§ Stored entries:

● ● ● ●

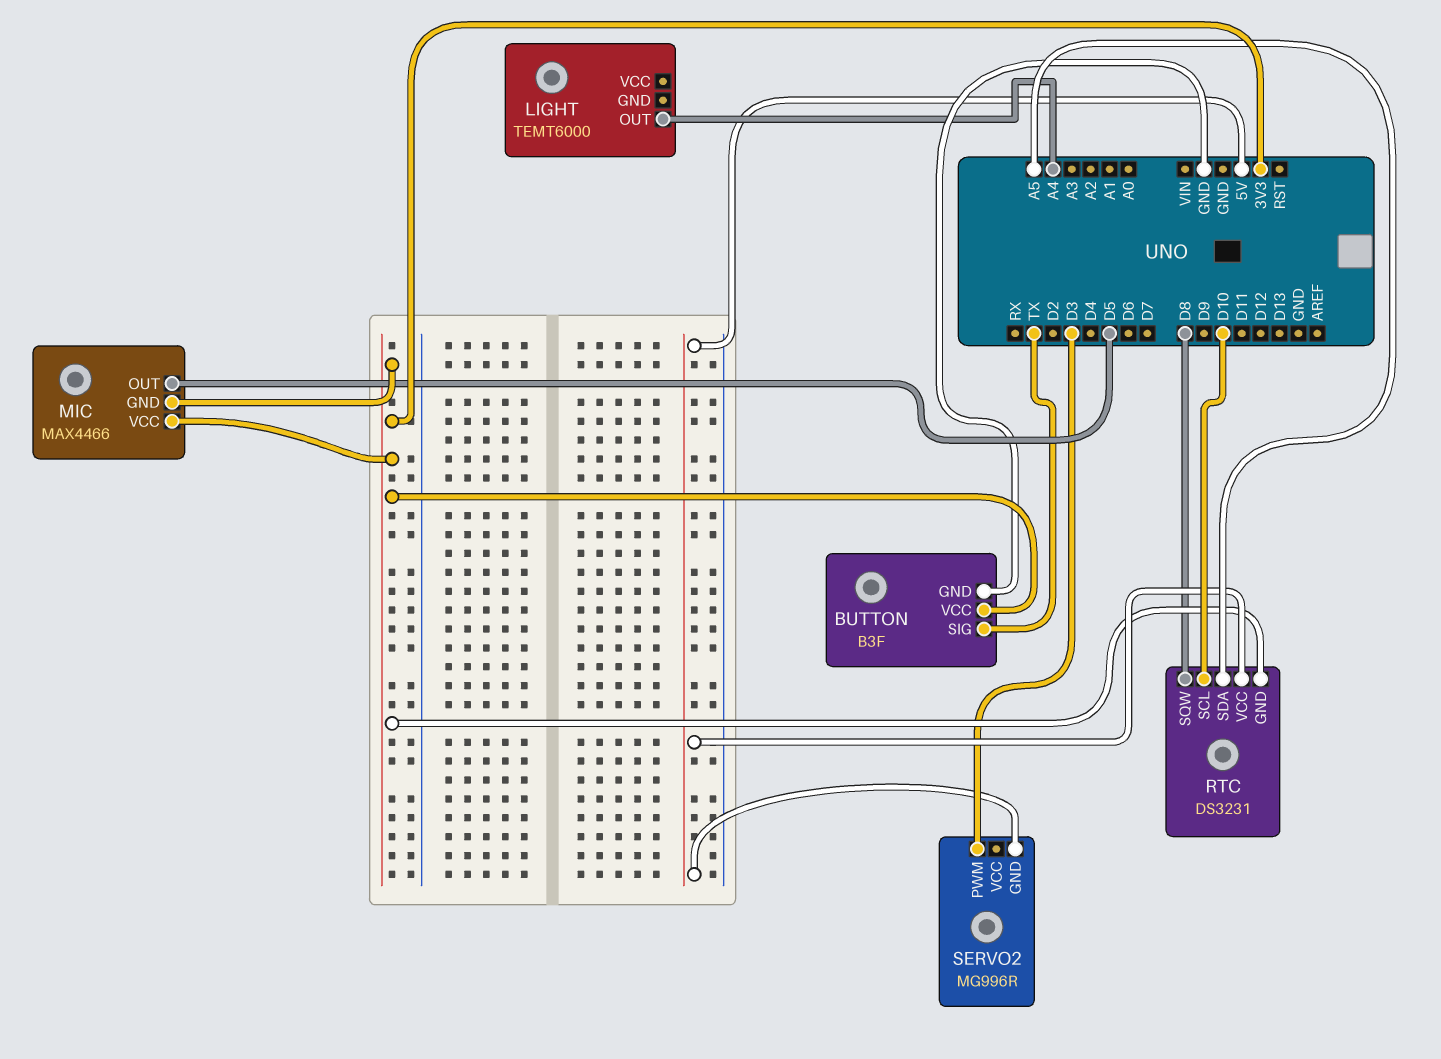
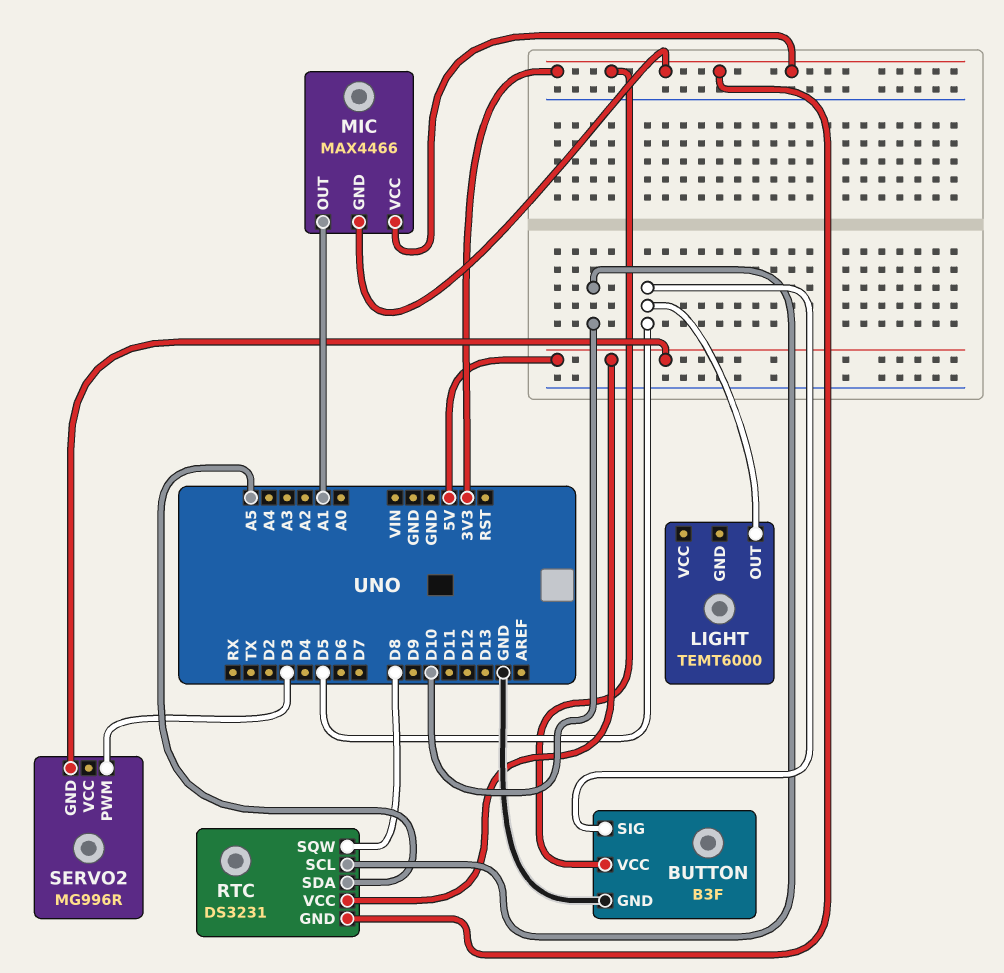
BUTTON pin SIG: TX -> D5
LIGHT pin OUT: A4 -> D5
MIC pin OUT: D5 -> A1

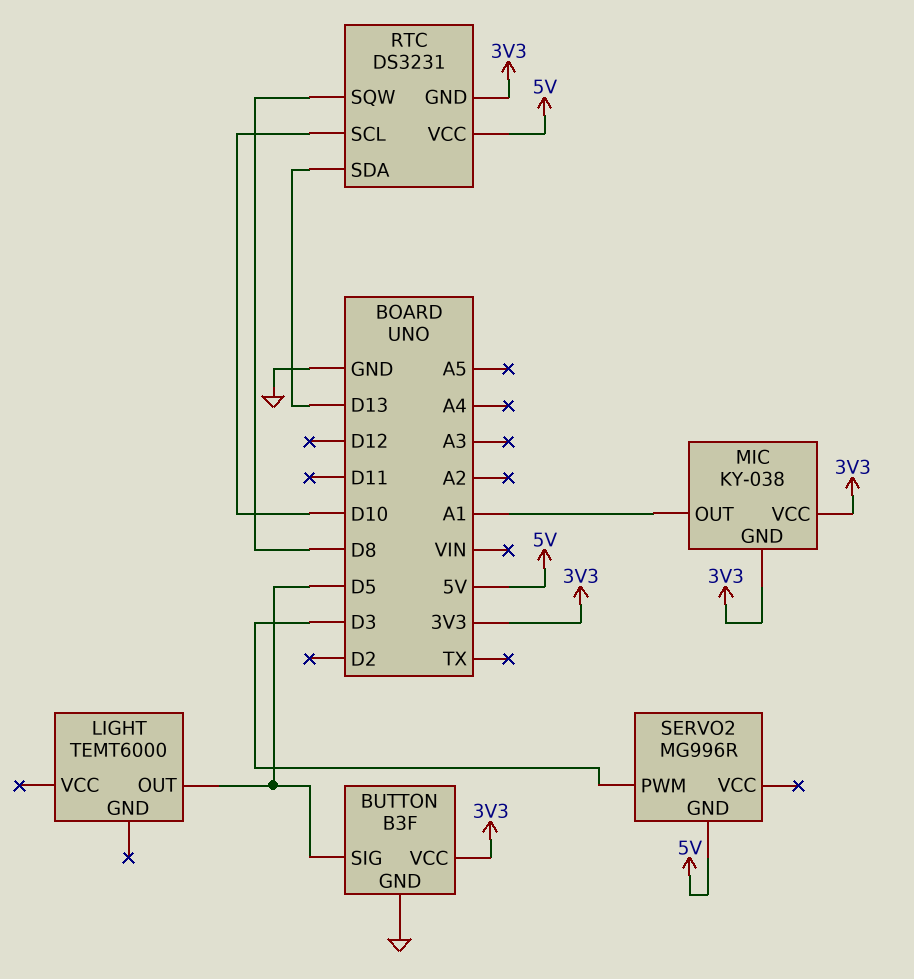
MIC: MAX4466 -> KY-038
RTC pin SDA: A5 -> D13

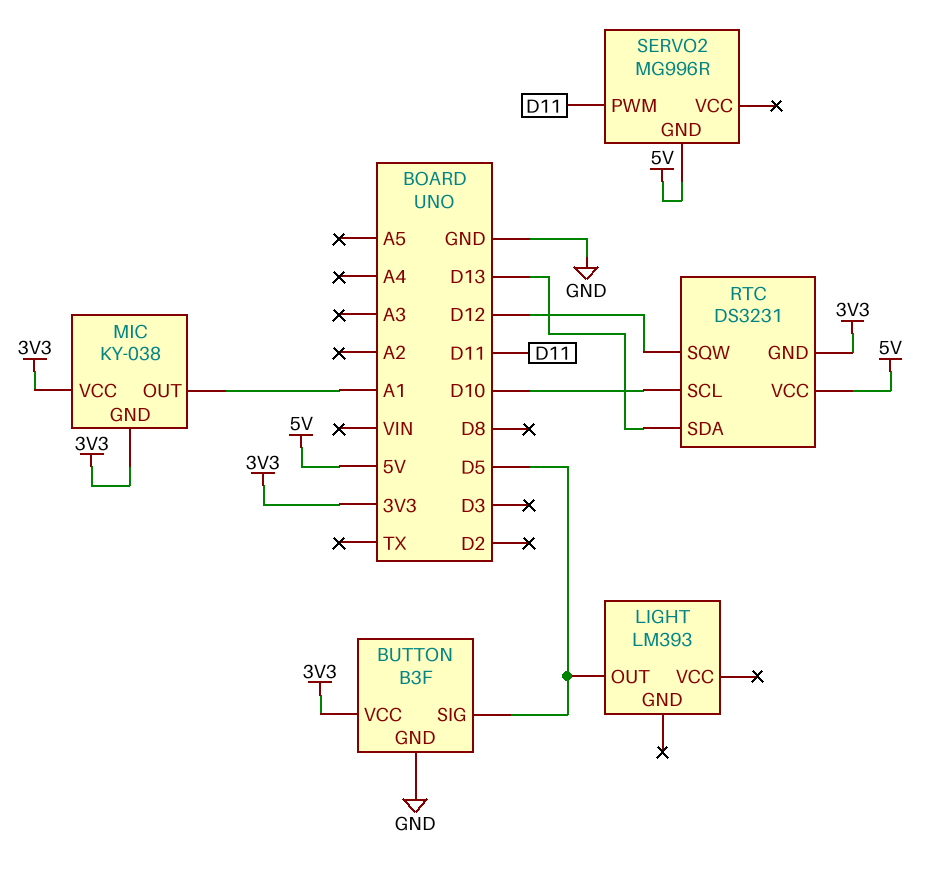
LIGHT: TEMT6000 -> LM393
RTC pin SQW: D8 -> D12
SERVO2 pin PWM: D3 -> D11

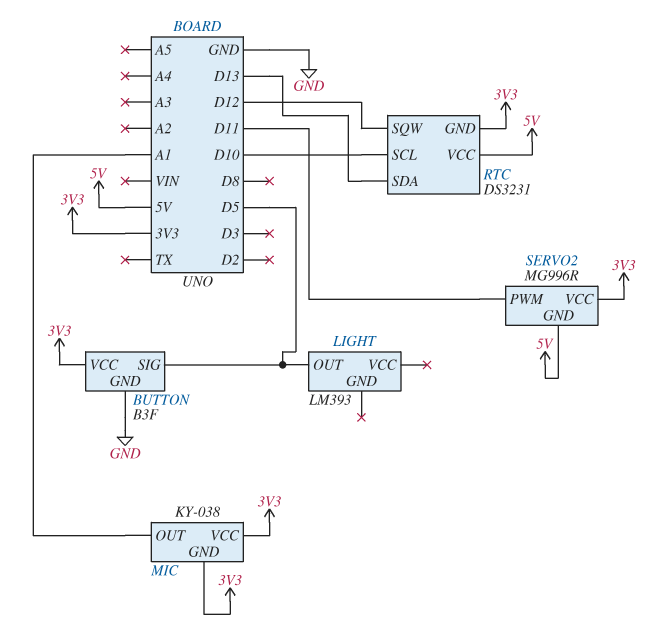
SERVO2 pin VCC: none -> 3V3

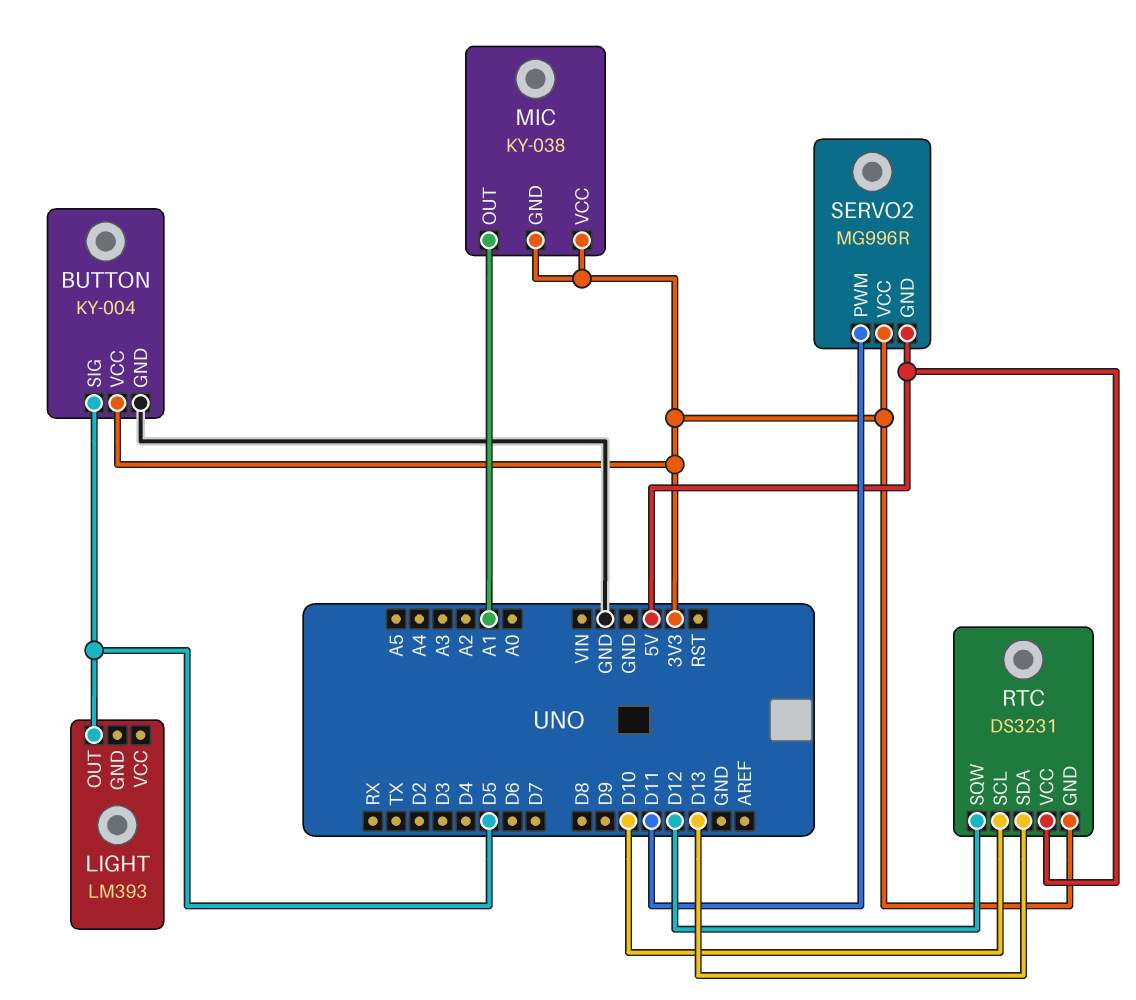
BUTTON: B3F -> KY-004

● ● ● ●

§ TASK TO CARRY OUT:
Going from the line holding "SERVO2 pin PWM: D3 -> D11" to the last line of the data above, reproduce every line exactly, both included, with the pictures omitted.

§ TASK ANSWER:
SERVO2 pin PWM: D3 -> D11

SERVO2 pin VCC: none -> 3V3

BUTTON: B3F -> KY-004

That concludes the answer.